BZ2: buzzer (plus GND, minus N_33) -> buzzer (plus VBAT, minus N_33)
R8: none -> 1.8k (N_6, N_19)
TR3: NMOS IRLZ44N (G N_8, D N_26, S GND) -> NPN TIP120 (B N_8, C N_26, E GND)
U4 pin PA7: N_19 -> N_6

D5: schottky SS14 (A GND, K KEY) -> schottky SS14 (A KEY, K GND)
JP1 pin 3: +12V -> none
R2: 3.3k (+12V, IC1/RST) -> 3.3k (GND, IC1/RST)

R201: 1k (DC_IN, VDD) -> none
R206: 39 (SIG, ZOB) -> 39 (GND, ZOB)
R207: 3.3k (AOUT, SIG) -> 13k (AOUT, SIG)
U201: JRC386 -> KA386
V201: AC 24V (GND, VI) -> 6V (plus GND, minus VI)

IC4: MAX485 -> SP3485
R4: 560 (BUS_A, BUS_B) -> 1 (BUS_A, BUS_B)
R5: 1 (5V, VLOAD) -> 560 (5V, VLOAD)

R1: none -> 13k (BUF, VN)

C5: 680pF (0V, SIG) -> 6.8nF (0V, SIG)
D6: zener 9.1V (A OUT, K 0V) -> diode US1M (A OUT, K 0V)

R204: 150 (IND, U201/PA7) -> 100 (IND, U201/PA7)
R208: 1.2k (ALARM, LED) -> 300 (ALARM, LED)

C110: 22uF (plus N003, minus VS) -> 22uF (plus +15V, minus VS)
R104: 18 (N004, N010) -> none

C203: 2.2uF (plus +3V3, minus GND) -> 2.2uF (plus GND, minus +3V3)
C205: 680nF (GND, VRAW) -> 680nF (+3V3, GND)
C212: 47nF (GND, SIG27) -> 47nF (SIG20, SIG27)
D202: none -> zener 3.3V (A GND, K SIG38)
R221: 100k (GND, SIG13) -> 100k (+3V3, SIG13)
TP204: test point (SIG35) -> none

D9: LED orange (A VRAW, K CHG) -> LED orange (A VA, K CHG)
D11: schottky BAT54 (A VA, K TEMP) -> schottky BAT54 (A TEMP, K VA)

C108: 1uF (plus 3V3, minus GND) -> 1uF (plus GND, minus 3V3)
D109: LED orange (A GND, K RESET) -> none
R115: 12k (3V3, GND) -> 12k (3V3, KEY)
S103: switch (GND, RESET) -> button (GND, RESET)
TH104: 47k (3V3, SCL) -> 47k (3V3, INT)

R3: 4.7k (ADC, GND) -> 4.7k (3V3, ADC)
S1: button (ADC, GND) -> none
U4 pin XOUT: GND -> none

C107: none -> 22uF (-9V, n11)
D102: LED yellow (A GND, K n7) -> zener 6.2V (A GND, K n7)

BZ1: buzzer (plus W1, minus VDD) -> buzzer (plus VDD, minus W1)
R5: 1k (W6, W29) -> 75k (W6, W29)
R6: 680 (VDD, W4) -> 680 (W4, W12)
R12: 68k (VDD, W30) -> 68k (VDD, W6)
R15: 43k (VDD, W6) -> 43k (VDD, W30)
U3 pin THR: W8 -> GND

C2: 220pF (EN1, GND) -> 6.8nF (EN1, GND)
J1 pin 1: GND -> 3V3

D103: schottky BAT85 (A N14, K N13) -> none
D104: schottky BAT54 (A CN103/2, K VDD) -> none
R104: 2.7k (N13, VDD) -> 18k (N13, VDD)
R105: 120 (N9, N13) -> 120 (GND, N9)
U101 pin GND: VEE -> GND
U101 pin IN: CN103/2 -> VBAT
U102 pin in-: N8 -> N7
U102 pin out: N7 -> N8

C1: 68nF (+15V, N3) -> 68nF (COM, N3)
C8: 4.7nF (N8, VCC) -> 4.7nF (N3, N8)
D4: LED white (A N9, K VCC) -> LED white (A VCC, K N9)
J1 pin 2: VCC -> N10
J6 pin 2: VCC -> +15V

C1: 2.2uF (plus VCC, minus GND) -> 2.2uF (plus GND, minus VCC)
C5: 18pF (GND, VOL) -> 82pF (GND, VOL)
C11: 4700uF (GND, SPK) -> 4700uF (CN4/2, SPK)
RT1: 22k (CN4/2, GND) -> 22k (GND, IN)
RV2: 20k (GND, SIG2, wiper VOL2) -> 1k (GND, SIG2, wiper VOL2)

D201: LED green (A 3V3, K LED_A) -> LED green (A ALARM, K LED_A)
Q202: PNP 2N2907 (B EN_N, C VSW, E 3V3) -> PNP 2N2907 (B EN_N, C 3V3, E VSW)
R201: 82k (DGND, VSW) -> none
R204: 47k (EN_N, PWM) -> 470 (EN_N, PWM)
========
## Task details
Return the number of lines in the data above that include the word "VBAT", and nothing else.

## Solution for this problem
2